▶ Exercise: Give back exactly the stretch of data below from the line holding "C3: 220nF (GND, VCC) -> 330nF (GND, VCC)" through the line holding "R10: 5.6k (+9V, VTH) -> 3.9k (+9V, VTH)", both ends included, and leave the remaining lines out.

▶ Records to use:
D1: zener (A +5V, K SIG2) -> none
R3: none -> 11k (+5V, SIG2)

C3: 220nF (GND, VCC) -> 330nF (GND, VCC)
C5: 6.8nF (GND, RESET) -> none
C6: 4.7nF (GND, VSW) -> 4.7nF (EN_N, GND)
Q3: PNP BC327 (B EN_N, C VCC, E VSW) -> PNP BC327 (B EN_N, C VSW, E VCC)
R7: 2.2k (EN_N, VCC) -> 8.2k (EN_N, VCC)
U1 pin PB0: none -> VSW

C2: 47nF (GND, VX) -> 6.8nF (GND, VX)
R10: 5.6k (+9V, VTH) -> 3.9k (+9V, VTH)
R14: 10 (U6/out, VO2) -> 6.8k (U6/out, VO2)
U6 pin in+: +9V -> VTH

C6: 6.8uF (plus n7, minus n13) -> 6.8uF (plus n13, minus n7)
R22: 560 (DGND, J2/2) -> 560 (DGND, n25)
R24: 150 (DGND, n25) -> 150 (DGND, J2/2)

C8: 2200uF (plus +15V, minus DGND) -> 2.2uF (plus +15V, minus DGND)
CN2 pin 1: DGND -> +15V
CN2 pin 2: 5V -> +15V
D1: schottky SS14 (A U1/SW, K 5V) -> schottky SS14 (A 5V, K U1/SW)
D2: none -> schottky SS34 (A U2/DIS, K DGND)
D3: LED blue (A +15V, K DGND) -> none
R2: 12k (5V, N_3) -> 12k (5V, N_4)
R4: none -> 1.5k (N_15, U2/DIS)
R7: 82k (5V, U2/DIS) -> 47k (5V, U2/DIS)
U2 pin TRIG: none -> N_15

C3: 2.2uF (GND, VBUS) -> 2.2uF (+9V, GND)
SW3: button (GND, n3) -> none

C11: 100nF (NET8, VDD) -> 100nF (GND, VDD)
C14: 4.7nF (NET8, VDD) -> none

▶ Result for this exercise:
C3: 220nF (GND, VCC) -> 330nF (GND, VCC)
C5: 6.8nF (GND, RESET) -> none
C6: 4.7nF (GND, VSW) -> 4.7nF (EN_N, GND)
Q3: PNP BC327 (B EN_N, C VCC, E VSW) -> PNP BC327 (B EN_N, C VSW, E VCC)
R7: 2.2k (EN_N, VCC) -> 8.2k (EN_N, VCC)
U1 pin PB0: none -> VSW

C2: 47nF (GND, VX) -> 6.8nF (GND, VX)
R10: 5.6k (+9V, VTH) -> 3.9k (+9V, VTH)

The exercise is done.